▸ **WHAT IS REQUIRED**: Transcribe exactly the line that contains "GPS pin RX: A0 -> SCK" and each line that comes after it in the material, the last line included, and nothing more.

▸ **PROVIDED INFORMATION**:

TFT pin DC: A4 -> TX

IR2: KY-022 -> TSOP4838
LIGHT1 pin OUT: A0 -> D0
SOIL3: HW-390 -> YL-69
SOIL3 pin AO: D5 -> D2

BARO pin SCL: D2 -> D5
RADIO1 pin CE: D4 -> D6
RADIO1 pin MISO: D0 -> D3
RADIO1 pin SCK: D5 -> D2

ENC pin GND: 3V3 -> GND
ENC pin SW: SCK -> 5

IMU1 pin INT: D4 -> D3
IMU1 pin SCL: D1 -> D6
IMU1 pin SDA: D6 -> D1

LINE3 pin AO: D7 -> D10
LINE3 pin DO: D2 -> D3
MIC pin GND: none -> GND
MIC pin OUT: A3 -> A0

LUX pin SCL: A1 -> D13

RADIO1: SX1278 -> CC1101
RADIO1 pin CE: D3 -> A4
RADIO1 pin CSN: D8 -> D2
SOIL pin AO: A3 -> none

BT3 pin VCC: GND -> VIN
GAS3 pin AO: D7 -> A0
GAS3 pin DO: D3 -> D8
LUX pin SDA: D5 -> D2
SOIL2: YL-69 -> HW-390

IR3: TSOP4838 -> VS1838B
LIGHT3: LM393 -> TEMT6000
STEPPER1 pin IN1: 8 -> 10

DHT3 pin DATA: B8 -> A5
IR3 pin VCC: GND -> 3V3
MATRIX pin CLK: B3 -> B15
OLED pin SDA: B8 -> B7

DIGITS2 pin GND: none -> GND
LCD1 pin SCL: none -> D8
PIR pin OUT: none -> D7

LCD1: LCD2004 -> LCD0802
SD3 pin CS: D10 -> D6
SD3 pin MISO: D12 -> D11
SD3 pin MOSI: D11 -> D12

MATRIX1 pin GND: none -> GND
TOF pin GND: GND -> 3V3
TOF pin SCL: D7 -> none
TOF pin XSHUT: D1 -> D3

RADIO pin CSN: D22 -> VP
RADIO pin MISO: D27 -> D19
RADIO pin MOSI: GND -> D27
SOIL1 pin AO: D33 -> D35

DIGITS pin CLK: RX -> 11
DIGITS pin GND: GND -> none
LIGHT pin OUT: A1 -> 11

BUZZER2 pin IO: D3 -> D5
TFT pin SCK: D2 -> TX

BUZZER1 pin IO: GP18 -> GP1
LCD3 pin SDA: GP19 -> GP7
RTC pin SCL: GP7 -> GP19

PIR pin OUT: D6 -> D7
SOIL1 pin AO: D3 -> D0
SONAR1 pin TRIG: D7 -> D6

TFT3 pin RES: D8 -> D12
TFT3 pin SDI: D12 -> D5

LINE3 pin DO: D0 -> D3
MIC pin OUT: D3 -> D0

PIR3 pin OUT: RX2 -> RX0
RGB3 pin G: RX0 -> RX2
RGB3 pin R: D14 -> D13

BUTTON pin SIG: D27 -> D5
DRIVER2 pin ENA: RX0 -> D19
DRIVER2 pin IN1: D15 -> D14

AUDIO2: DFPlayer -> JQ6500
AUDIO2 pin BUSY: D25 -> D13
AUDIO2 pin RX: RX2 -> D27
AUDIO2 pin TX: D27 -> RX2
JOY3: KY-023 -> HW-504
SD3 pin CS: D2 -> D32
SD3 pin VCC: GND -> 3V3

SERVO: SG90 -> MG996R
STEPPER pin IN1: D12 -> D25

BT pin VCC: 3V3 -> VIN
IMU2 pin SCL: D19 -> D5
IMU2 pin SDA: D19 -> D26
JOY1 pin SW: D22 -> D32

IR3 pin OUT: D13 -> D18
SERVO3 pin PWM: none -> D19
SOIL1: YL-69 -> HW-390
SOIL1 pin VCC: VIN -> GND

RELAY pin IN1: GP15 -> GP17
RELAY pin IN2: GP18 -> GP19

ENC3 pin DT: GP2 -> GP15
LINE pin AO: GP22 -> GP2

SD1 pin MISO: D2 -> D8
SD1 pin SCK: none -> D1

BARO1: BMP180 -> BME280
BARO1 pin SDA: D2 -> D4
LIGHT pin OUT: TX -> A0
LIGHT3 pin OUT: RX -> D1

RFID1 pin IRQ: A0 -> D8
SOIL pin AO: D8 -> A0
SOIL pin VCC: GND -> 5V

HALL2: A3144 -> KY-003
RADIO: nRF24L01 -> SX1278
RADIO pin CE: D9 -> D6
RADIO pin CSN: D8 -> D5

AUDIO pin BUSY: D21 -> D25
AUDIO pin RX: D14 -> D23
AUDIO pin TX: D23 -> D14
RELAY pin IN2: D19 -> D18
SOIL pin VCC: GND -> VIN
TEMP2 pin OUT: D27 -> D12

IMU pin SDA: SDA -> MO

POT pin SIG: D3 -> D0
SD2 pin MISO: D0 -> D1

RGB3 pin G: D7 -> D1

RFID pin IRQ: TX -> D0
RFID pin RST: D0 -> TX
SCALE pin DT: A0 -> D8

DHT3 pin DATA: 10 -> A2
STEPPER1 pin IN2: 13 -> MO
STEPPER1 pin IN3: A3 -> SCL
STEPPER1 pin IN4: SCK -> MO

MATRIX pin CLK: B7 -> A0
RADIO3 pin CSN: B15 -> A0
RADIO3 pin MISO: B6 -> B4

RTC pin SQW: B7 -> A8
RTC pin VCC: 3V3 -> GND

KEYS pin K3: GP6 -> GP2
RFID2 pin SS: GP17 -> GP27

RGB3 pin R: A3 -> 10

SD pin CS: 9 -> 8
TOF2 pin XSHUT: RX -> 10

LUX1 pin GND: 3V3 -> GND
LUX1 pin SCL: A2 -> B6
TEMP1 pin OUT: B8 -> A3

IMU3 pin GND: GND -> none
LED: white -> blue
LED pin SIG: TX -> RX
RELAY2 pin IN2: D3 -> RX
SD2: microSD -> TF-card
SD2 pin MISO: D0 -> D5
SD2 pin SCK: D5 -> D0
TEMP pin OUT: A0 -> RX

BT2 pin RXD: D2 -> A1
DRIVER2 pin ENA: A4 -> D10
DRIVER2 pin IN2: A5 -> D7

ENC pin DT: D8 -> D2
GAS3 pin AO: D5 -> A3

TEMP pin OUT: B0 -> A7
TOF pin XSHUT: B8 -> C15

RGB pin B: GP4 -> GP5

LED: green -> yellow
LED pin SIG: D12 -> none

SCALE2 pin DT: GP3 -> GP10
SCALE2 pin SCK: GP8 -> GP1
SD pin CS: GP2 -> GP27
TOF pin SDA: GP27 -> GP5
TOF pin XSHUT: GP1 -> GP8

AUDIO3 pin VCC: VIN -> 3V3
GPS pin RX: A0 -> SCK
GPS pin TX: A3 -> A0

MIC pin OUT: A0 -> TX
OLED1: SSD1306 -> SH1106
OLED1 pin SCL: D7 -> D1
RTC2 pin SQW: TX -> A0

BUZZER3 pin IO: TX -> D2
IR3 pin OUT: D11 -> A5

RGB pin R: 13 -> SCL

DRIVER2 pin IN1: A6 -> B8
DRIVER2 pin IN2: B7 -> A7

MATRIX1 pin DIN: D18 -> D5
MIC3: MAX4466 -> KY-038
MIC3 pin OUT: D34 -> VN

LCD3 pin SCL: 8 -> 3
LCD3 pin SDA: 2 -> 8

▸ **EXERCISE RESULT**:
GPS pin RX: A0 -> SCK
GPS pin TX: A3 -> A0

MIC pin OUT: A0 -> TX
OLED1: SSD1306 -> SH1106
OLED1 pin SCL: D7 -> D1
RTC2 pin SQW: TX -> A0

BUZZER3 pin IO: TX -> D2
IR3 pin OUT: D11 -> A5

RGB pin R: 13 -> SCL

DRIVER2 pin IN1: A6 -> B8
DRIVER2 pin IN2: B7 -> A7

MATRIX1 pin DIN: D18 -> D5
MIC3: MAX4466 -> KY-038
MIC3 pin OUT: D34 -> VN

LCD3 pin SCL: 8 -> 3
LCD3 pin SDA: 2 -> 8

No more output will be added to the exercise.